• Instructions for the task
Give the entries again, exactly as written.

[Available data]

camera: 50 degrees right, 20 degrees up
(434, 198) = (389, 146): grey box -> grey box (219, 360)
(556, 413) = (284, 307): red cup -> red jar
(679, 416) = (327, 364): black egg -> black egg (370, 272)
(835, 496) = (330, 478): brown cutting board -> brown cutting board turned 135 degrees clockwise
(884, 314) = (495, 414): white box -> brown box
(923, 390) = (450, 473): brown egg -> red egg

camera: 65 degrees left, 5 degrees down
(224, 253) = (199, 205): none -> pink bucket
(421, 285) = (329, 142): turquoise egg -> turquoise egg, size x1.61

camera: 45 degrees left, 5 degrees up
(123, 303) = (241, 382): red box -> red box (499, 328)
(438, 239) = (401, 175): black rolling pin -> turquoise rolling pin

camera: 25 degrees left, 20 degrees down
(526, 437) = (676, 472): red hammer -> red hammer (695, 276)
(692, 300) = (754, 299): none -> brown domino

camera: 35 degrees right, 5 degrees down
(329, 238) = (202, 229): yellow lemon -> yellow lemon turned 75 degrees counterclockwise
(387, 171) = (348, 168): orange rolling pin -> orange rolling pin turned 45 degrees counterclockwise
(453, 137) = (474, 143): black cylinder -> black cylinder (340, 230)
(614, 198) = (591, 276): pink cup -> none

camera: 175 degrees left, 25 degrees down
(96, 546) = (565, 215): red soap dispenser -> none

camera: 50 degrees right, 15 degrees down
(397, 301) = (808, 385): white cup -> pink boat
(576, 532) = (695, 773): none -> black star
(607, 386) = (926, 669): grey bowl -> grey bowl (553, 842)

[/Available data]

• Task answer
camera: 50 degrees right, 20 degrees up
(434, 198) = (389, 146): grey box -> grey box (219, 360)
(556, 413) = (284, 307): red cup -> red jar
(679, 416) = (327, 364): black egg -> black egg (370, 272)
(835, 496) = (330, 478): brown cutting board -> brown cutting board turned 135 degrees clockwise
(884, 314) = (495, 414): white box -> brown box
(923, 390) = (450, 473): brown egg -> red egg

camera: 65 degrees left, 5 degrees down
(224, 253) = (199, 205): none -> pink bucket
(421, 285) = (329, 142): turquoise egg -> turquoise egg, size x1.61

camera: 45 degrees left, 5 degrees up
(123, 303) = (241, 382): red box -> red box (499, 328)
(438, 239) = (401, 175): black rolling pin -> turquoise rolling pin

camera: 25 degrees left, 20 degrees down
(526, 437) = (676, 472): red hammer -> red hammer (695, 276)
(692, 300) = (754, 299): none -> brown domino

camera: 35 degrees right, 5 degrees down
(329, 238) = (202, 229): yellow lemon -> yellow lemon turned 75 degrees counterclockwise
(387, 171) = (348, 168): orange rolling pin -> orange rolling pin turned 45 degrees counterclockwise
(453, 137) = (474, 143): black cylinder -> black cylinder (340, 230)
(614, 198) = (591, 276): pink cup -> none

camera: 175 degrees left, 25 degrees down
(96, 546) = (565, 215): red soap dispenser -> none

camera: 50 degrees right, 15 degrees down
(397, 301) = (808, 385): white cup -> pink boat
(576, 532) = (695, 773): none -> black star
(607, 386) = (926, 669): grey bowl -> grey bowl (553, 842)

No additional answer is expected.